===== Data for processing =====
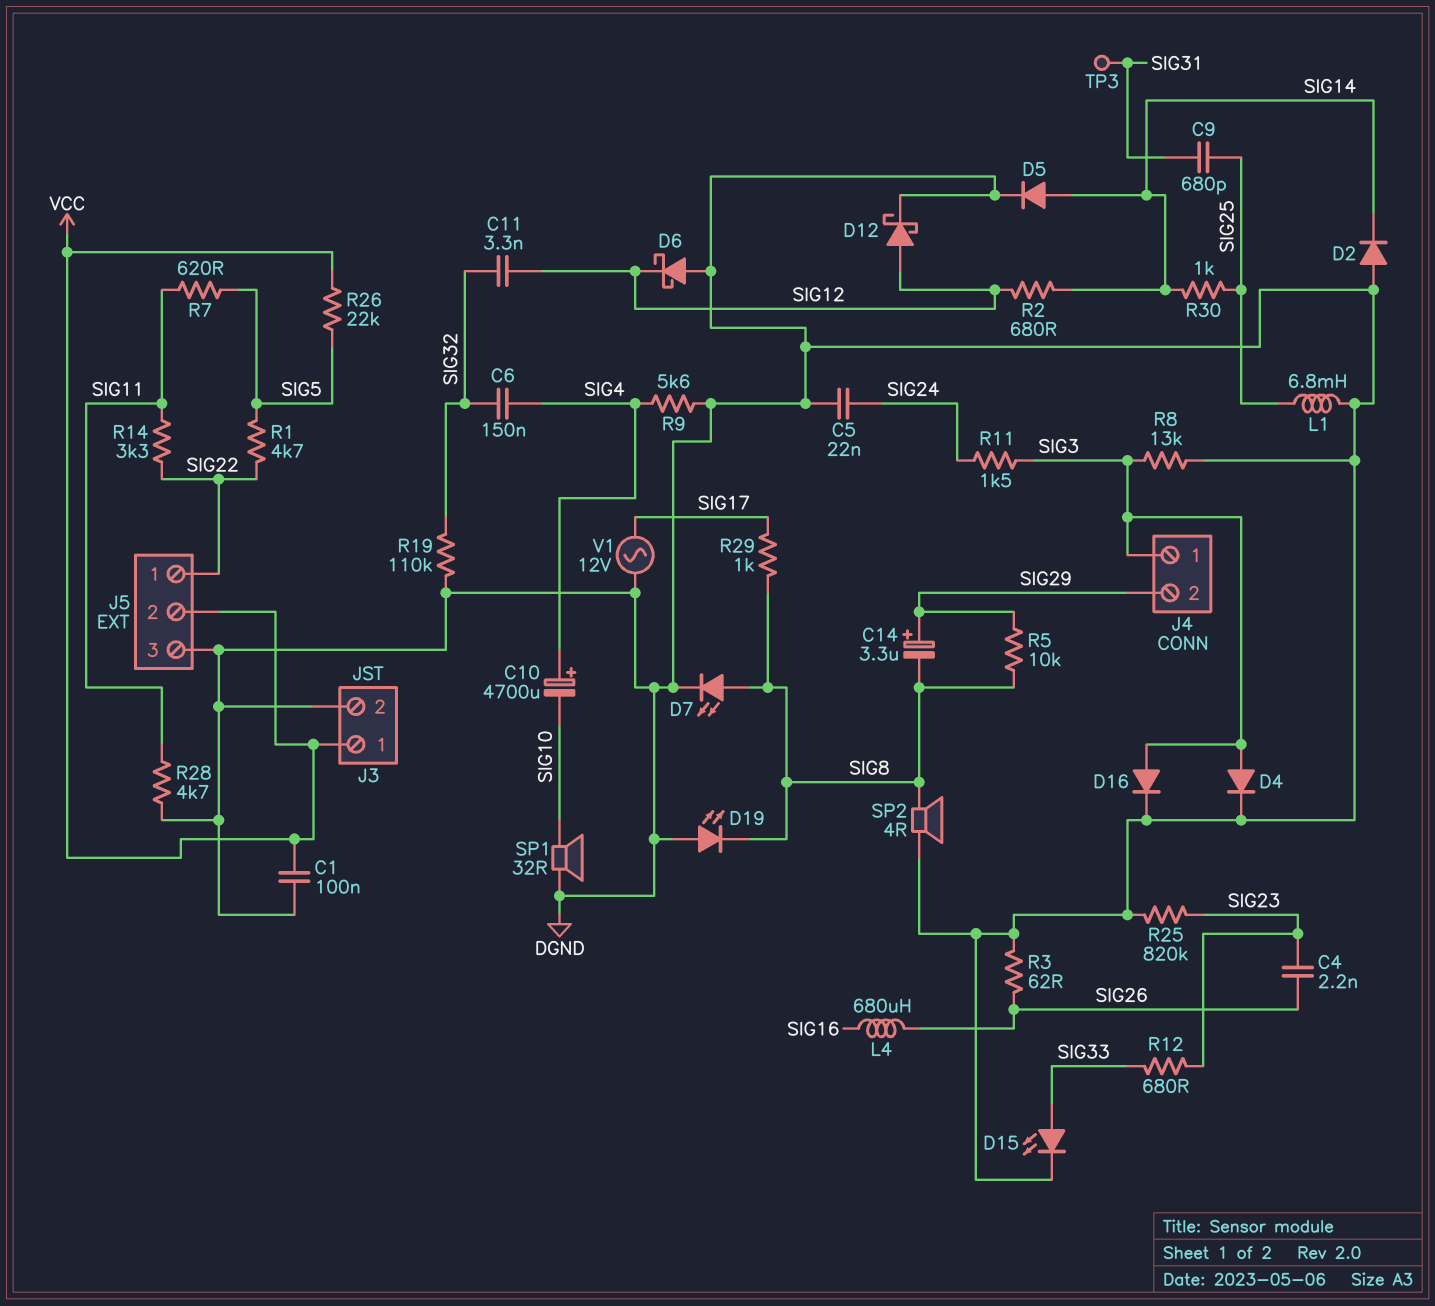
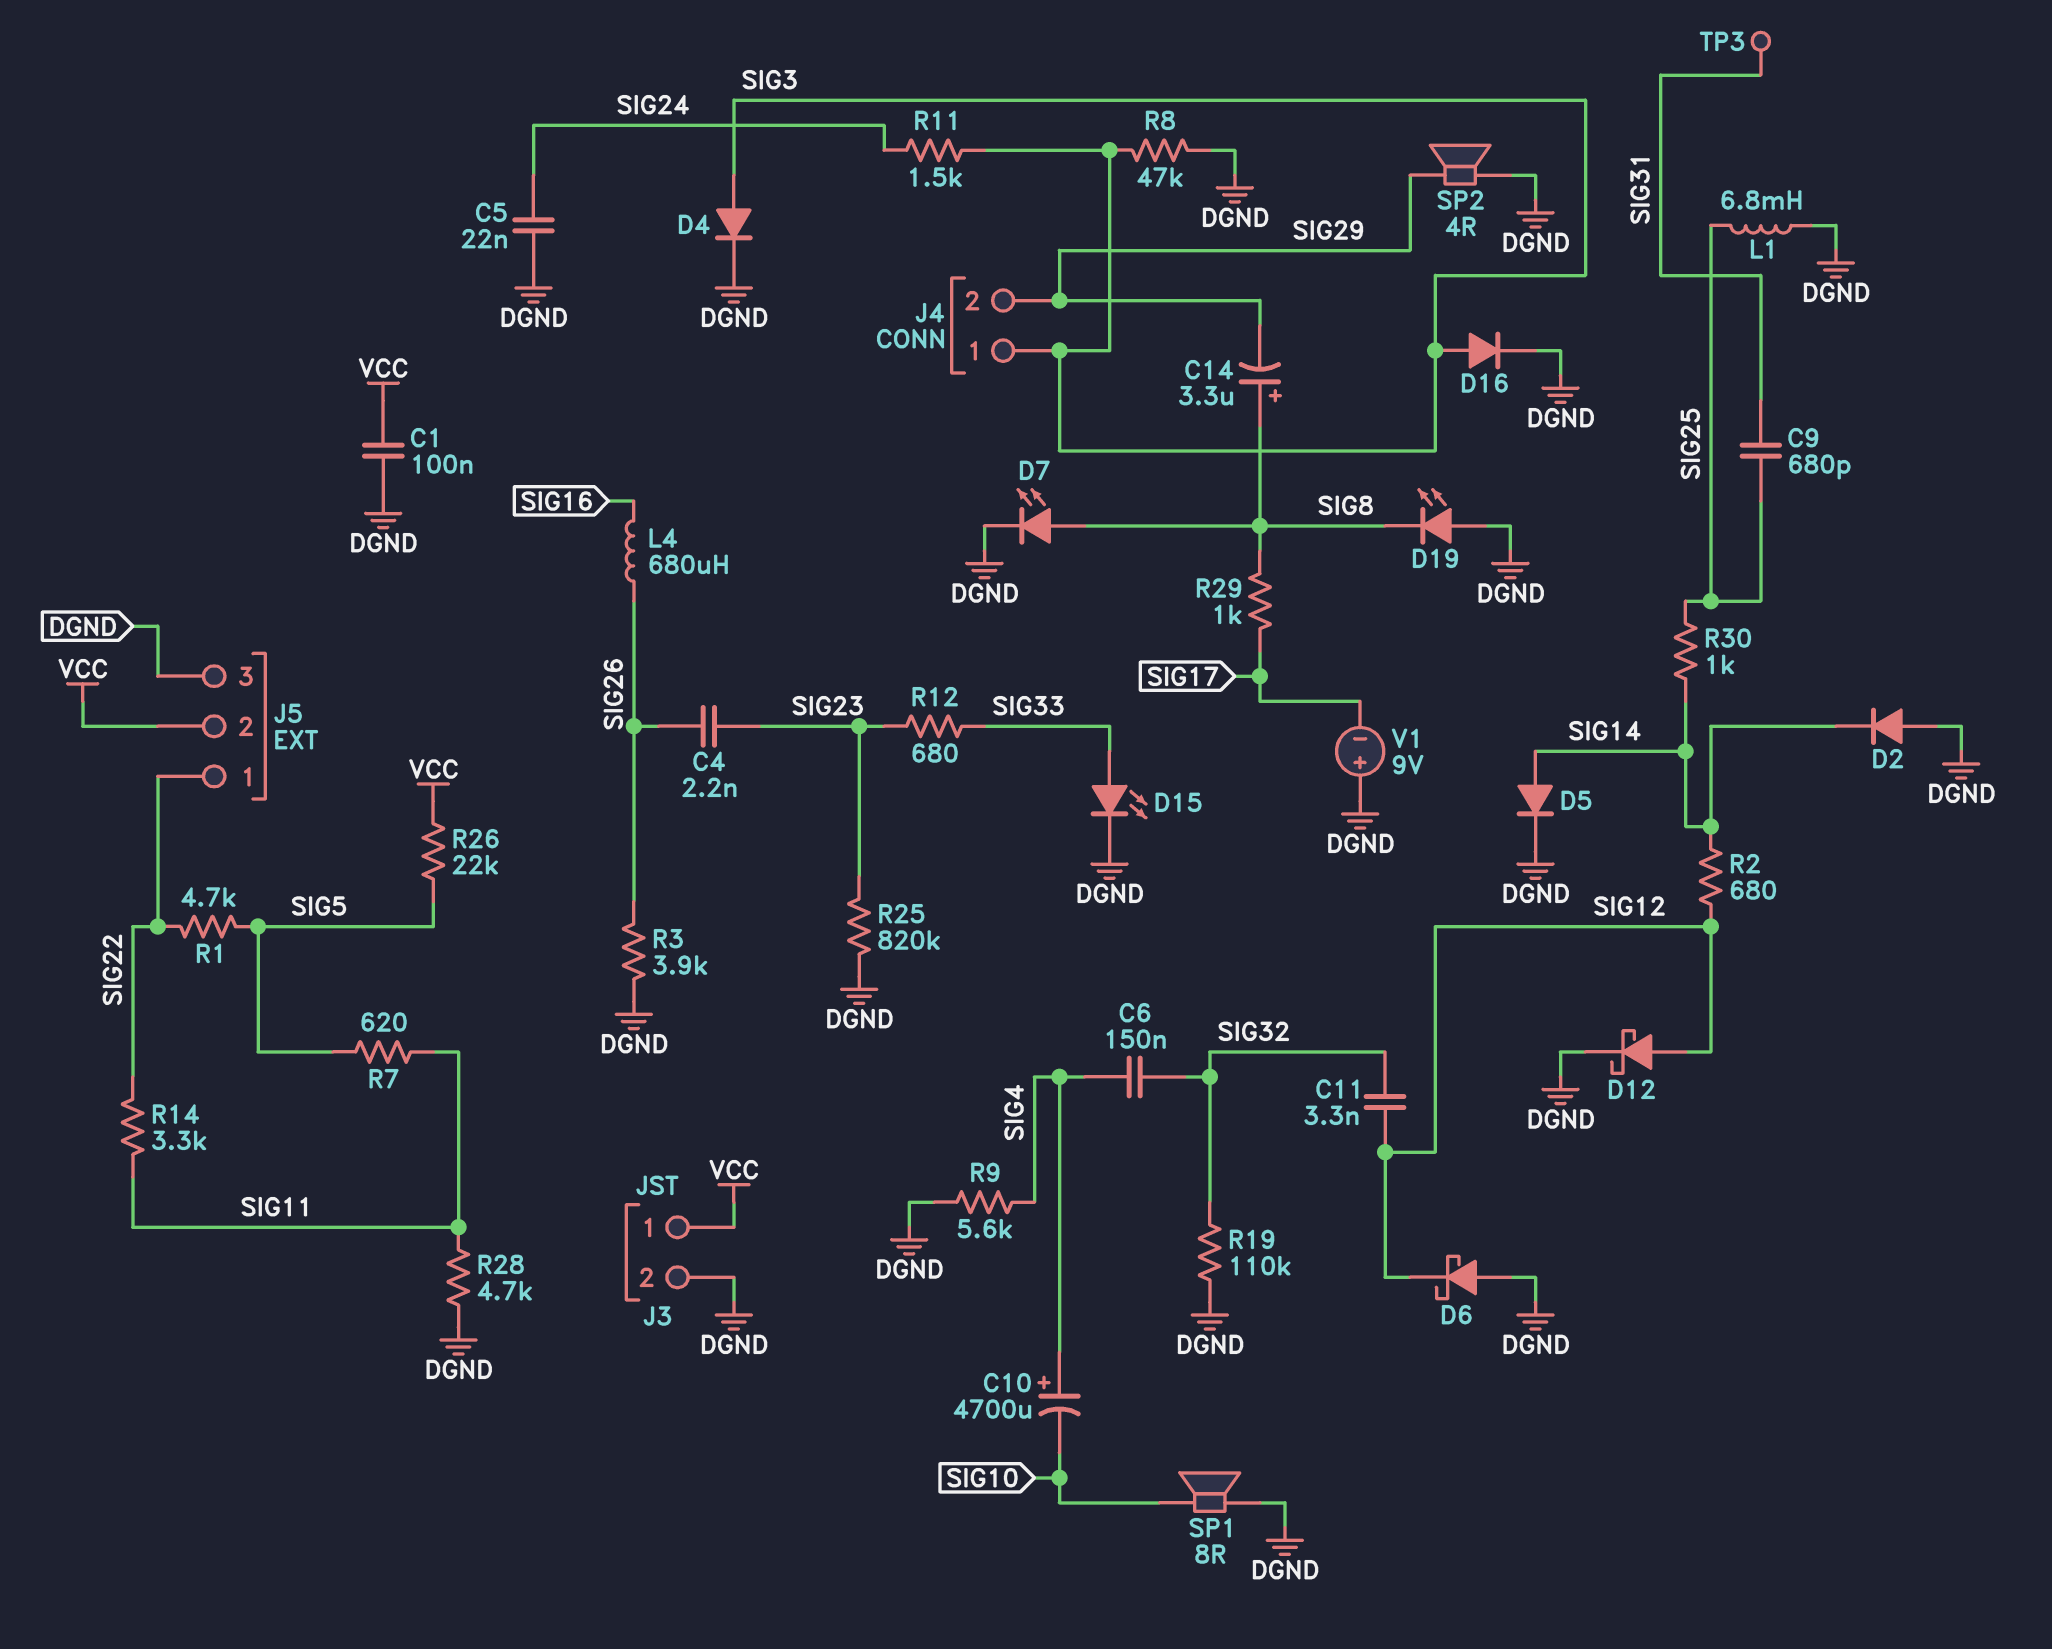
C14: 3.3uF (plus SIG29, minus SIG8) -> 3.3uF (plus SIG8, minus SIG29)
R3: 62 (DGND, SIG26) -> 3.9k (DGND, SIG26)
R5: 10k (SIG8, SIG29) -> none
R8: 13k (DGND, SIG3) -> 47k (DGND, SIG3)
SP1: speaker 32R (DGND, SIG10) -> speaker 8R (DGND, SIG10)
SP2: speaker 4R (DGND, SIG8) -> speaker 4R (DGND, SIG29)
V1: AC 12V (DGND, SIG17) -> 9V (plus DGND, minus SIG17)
=====
Exercise
Looking at the records above, count the lines with the word "minus" in them; reply with the number only.

Reply
2